(Extracted records)
━━━

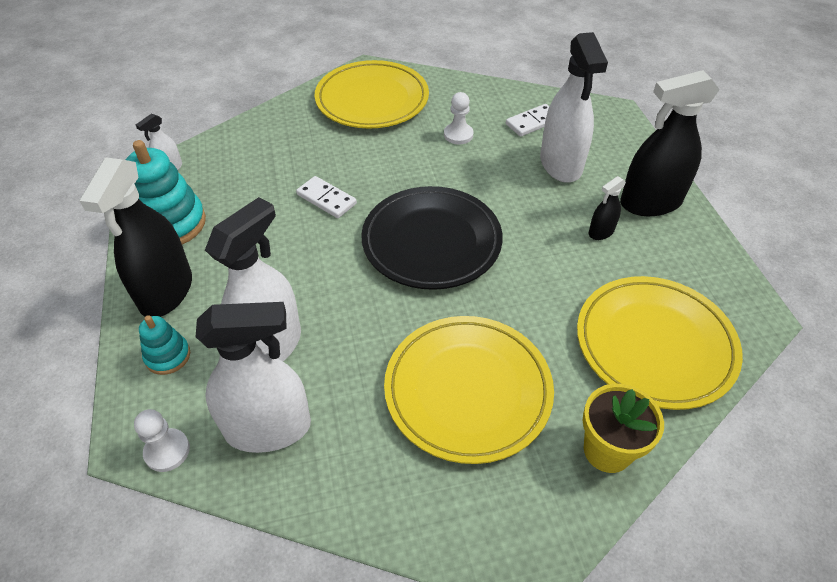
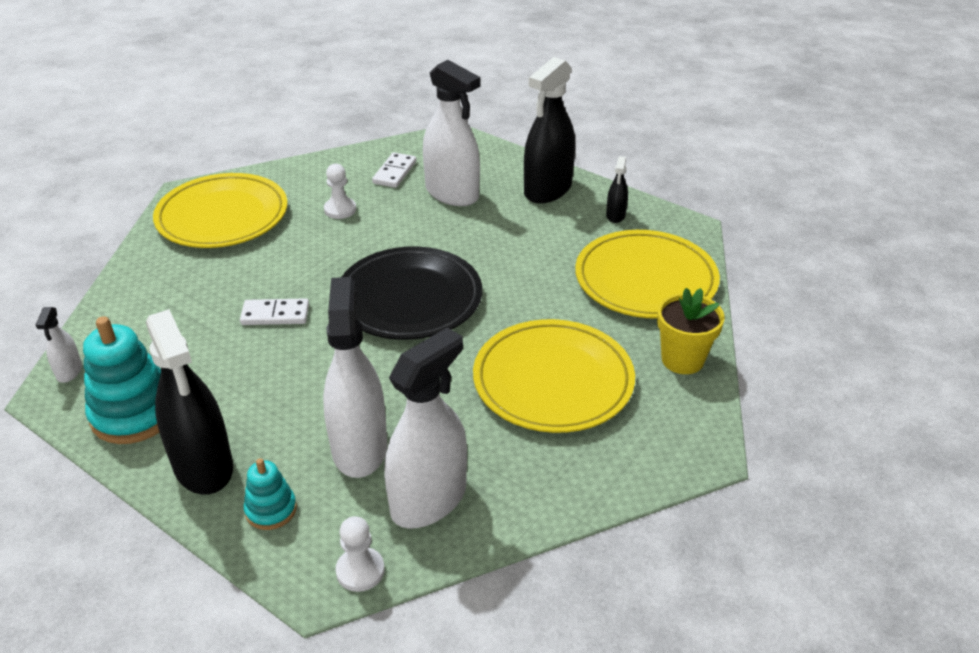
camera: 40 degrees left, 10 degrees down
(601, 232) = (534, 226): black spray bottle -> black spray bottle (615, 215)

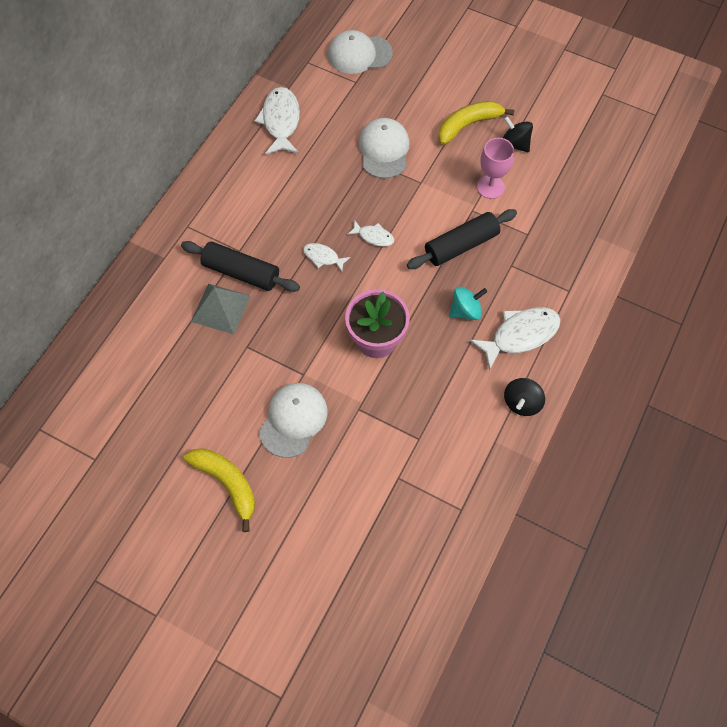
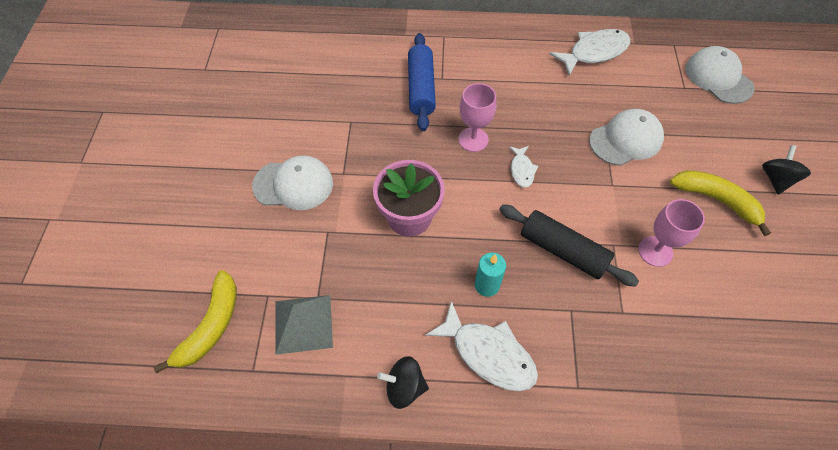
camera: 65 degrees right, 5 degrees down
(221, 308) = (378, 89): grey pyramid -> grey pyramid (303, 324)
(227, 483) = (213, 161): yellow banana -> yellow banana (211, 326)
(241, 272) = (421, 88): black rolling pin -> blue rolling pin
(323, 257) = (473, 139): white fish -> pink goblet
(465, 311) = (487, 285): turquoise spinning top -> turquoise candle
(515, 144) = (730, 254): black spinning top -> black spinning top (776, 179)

━━━

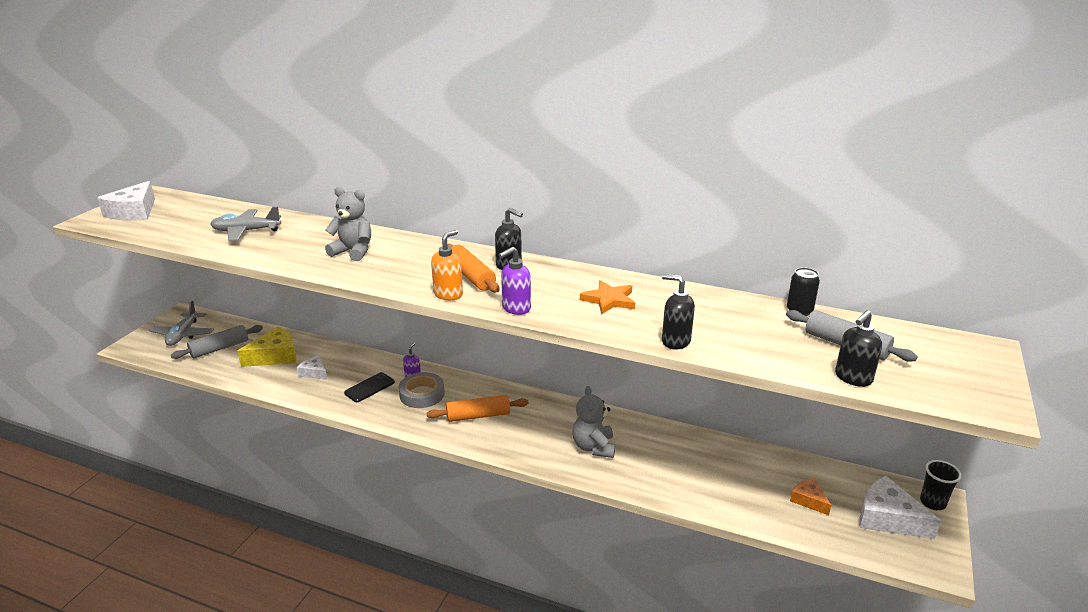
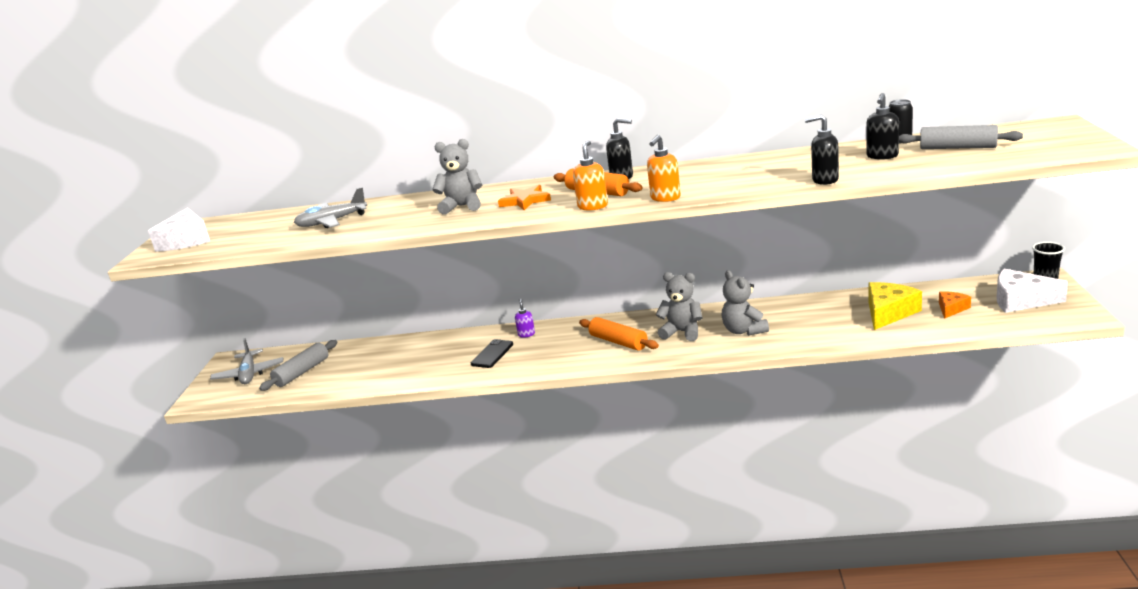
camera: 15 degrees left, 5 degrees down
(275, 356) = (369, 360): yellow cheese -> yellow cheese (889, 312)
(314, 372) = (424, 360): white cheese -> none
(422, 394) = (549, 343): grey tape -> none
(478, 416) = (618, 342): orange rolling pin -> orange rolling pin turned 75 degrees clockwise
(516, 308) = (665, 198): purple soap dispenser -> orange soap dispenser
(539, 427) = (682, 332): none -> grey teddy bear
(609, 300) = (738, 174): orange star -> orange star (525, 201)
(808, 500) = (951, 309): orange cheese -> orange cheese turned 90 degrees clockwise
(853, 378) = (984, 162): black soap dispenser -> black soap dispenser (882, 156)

━━━

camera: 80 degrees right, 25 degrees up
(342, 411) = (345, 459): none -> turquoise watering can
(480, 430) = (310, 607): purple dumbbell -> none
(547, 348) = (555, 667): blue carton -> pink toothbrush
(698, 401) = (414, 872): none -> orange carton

━━━

What you should do >> What should come back is an exact copy of the lines above from the line with "camera: 40 degrees left, 10 degrees down" to the line with "(515, 144) = (730, 254): black", both included, minus the pictures.

Response box >>
camera: 40 degrees left, 10 degrees down
(601, 232) = (534, 226): black spray bottle -> black spray bottle (615, 215)

camera: 65 degrees right, 5 degrees down
(221, 308) = (378, 89): grey pyramid -> grey pyramid (303, 324)
(227, 483) = (213, 161): yellow banana -> yellow banana (211, 326)
(241, 272) = (421, 88): black rolling pin -> blue rolling pin
(323, 257) = (473, 139): white fish -> pink goblet
(465, 311) = (487, 285): turquoise spinning top -> turquoise candle
(515, 144) = (730, 254): black spinning top -> black spinning top (776, 179)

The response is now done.